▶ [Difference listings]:
◆ ◆ ◆
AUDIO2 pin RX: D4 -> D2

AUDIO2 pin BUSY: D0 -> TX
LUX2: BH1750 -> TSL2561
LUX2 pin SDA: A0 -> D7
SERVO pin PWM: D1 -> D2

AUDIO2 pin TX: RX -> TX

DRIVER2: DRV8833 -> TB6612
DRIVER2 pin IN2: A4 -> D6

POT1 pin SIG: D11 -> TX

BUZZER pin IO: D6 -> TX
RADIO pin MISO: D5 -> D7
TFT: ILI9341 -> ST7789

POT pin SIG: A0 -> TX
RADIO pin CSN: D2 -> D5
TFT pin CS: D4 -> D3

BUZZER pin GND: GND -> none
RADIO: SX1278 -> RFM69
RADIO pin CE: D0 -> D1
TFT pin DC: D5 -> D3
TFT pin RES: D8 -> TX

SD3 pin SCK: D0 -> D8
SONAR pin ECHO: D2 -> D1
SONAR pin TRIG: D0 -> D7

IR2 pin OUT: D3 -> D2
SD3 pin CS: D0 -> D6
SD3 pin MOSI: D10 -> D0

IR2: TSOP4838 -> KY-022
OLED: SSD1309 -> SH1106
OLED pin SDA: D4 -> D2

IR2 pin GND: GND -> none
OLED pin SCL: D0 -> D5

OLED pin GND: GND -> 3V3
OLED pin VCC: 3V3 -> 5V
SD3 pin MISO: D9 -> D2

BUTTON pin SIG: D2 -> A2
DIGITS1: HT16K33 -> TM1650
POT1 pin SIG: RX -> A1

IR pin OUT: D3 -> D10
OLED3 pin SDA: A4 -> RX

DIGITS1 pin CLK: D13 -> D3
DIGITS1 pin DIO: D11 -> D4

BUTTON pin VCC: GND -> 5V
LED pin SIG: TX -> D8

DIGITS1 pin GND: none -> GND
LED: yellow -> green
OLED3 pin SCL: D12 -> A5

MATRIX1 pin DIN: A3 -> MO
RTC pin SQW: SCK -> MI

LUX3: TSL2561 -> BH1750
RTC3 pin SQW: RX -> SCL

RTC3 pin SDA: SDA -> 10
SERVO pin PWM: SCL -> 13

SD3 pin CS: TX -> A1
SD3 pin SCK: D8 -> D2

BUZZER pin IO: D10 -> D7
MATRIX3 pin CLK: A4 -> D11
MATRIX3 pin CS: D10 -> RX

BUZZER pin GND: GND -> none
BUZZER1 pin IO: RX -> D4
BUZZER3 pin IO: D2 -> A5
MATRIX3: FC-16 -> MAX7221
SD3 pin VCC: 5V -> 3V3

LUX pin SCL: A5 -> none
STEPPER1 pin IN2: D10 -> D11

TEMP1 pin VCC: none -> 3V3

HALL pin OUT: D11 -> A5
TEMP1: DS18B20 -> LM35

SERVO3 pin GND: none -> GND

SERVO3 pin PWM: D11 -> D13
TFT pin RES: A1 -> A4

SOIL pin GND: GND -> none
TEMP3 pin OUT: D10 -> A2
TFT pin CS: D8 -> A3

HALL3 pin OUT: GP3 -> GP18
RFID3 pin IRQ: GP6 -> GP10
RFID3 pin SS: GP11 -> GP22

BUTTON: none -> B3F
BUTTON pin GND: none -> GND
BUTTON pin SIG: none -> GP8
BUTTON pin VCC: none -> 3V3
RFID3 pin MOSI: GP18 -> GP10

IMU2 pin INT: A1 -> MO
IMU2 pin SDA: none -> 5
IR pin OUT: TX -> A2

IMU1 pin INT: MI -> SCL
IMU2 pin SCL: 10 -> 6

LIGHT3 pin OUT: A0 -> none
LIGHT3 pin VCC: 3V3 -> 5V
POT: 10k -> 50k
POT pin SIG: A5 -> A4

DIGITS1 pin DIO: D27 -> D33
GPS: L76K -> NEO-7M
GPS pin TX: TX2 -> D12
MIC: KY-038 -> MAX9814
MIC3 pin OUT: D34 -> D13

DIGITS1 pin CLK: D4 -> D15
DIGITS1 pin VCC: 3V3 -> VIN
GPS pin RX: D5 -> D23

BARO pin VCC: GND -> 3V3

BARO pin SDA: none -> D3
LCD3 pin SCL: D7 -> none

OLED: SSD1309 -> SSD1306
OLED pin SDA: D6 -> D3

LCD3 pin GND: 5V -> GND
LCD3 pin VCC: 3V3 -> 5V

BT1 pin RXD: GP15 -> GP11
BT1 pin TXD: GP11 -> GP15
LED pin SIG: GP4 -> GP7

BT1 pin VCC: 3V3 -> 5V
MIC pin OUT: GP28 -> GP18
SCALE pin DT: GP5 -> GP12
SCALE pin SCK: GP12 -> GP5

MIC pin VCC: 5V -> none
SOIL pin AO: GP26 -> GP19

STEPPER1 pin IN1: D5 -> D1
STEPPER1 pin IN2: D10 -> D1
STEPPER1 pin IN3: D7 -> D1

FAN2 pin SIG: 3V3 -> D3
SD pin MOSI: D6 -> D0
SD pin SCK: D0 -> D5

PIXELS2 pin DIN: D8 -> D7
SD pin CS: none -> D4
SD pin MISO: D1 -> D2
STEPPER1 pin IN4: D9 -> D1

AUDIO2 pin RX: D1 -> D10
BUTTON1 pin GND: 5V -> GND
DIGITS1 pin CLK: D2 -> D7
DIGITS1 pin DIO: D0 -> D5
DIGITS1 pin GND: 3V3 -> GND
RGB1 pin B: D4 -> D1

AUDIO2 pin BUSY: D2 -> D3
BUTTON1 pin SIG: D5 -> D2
◆ ◆ ◆
▶ [Activity]: For the word "SONAR", find all matching lines in the entries above and copy them out.

▶ [Response below]:
SONAR pin ECHO: D2 -> D1
SONAR pin TRIG: D0 -> D7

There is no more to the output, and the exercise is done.